◆ Exercise: Please copy out the entries below exactly, beginning with the line that contains "white pyramid: 7 -> 9" and ending with the line that contains "yellow pyramid: 8 -> 4", and include nothing outside that span.

◆ Dataset records:
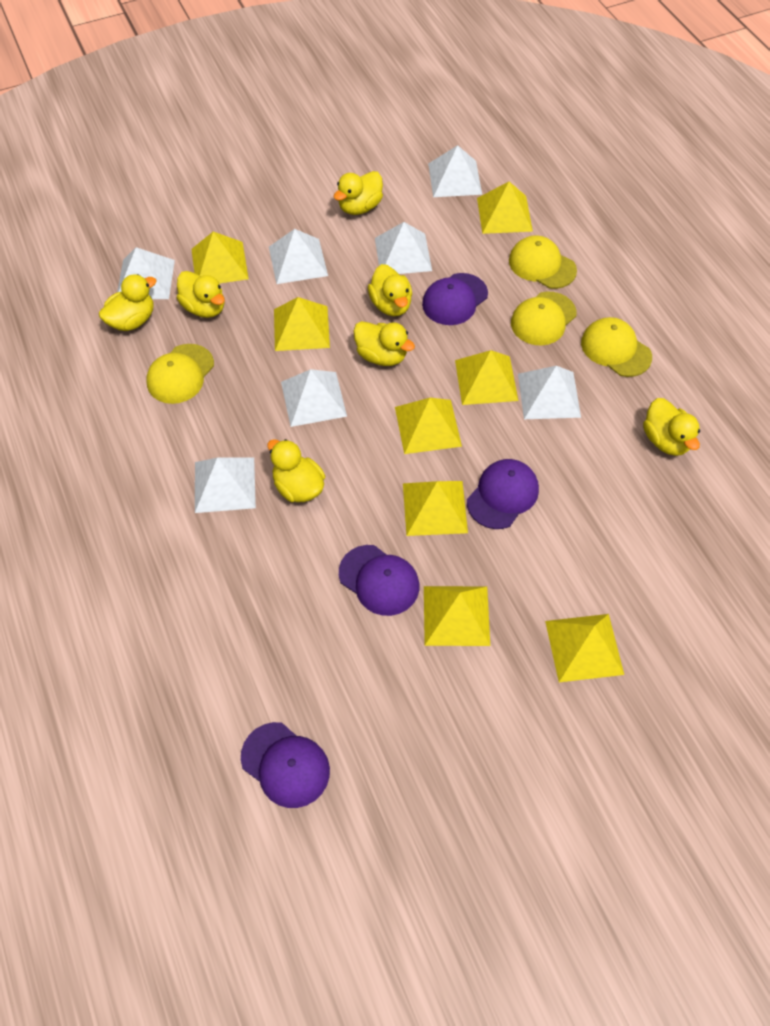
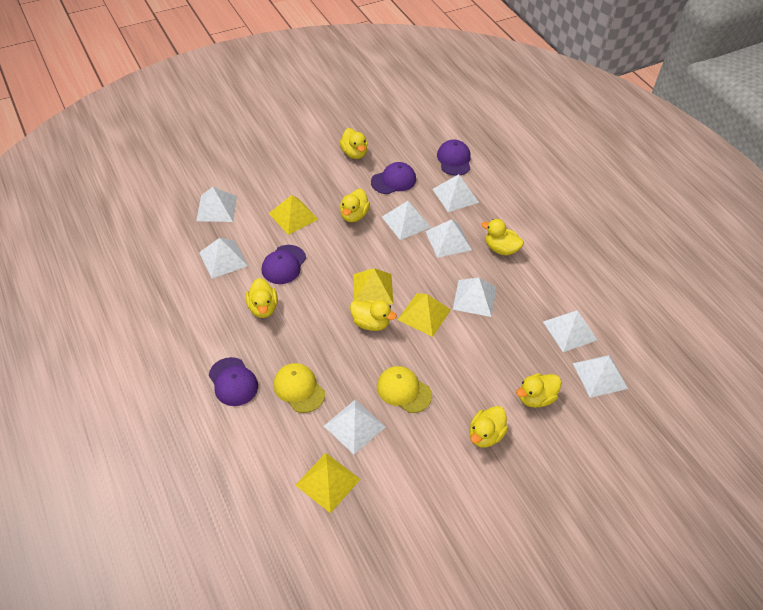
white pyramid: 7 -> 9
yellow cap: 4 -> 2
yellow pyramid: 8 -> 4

==

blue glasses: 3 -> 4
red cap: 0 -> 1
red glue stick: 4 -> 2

◆ Your solution:
white pyramid: 7 -> 9
yellow cap: 4 -> 2
yellow pyramid: 8 -> 4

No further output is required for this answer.